Start at the first line of the material. Repeat each line exactly through the one containing "- → walec/czerwony 192 255", then stop.

^^^^^^^^

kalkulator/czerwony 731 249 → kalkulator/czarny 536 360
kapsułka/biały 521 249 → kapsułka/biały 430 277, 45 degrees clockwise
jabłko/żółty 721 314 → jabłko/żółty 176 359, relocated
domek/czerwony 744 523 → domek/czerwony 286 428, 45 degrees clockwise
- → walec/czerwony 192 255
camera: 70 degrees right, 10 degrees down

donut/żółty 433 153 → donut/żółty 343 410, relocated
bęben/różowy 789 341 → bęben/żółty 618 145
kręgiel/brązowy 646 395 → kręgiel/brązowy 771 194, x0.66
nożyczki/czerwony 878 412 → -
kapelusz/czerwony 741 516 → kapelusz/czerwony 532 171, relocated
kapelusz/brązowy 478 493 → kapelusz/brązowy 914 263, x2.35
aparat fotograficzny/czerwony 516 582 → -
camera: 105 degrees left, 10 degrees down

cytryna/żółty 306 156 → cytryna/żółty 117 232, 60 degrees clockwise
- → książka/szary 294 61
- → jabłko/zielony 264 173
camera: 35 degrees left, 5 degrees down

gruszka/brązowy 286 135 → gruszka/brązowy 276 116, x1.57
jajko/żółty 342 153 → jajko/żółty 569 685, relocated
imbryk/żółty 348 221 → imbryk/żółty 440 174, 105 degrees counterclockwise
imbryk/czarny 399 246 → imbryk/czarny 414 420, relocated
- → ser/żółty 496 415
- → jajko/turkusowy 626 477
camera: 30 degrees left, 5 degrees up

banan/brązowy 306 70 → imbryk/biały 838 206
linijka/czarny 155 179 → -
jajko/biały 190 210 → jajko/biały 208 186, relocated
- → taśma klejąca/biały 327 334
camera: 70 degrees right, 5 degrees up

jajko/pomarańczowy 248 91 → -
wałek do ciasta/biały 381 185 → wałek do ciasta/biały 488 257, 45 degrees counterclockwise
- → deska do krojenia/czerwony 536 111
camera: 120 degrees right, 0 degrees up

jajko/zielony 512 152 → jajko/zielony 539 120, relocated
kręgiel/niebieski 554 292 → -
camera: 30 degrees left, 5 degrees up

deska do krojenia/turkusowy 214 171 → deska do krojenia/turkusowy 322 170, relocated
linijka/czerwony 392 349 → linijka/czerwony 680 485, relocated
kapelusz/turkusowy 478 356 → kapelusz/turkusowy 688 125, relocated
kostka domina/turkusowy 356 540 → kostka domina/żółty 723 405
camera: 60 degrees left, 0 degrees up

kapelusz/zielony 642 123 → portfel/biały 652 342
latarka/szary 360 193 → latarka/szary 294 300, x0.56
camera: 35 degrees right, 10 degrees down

^^^^^^^^

■ Completed exercise:
kalkulator/czerwony 731 249 → kalkulator/czarny 536 360
kapsułka/biały 521 249 → kapsułka/biały 430 277, 45 degrees clockwise
jabłko/żółty 721 314 → jabłko/żółty 176 359, relocated
domek/czerwony 744 523 → domek/czerwony 286 428, 45 degrees clockwise
- → walec/czerwony 192 255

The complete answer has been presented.